Instruction | Among the entries, find each line that includes the string "degrees" and list it.

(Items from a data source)
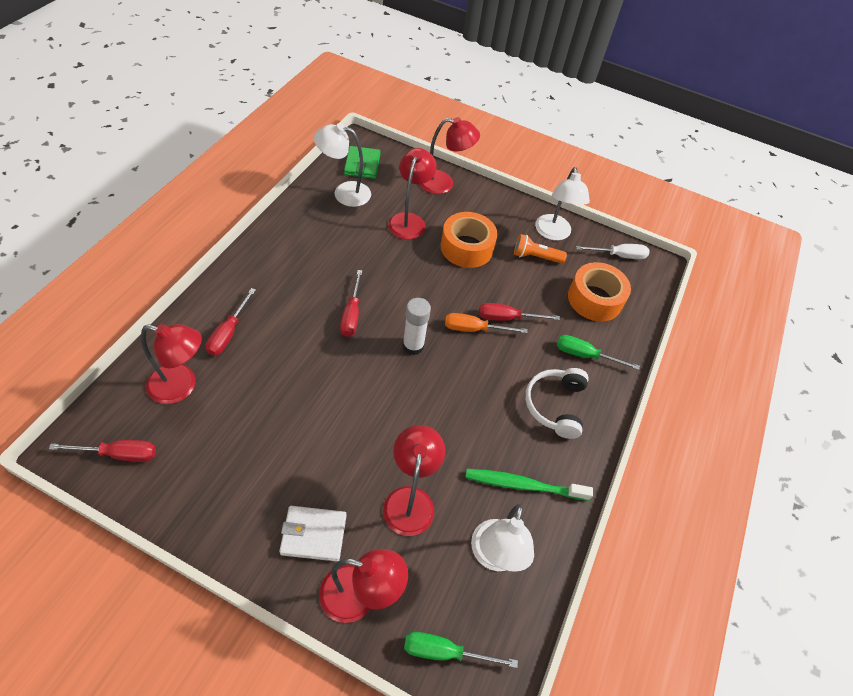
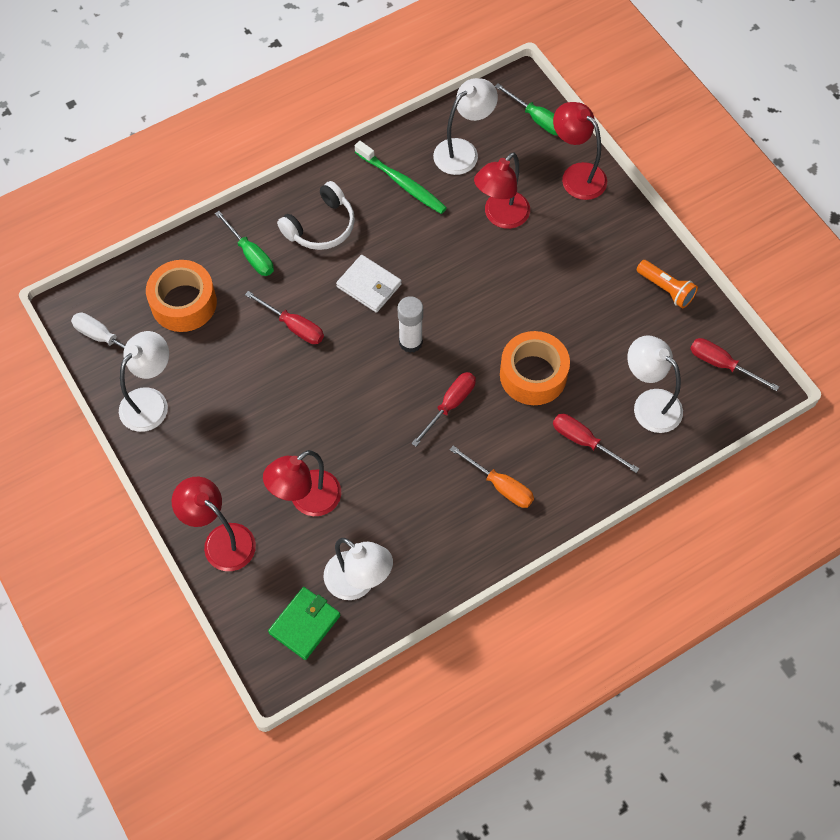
camera: 140 degrees left, 10 degrees up
red lamp [141,324,202,404] -> white lamp [628,335,683,433]
red screwdriver [206,288,256,356] -> red screwdriver turned 105 degrees counterclockwise [553,414,640,473]
white wallet [279,506,346,562] -> white wallet moved to [336,255,402,313]
orange tape [441,212,498,268] -> orange tape moved to [500,331,570,405]
orange screwdriver [445,313,527,333] -> orange screwdriver moved to [450,445,534,508]
orange flashlight [514,234,567,264] -> orange flashlight moved to [637,260,698,308]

Completed task |
camera: 140 degrees left, 10 degrees up
red screwdriver [206,288,256,356] -> red screwdriver turned 105 degrees counterclockwise [553,414,640,473]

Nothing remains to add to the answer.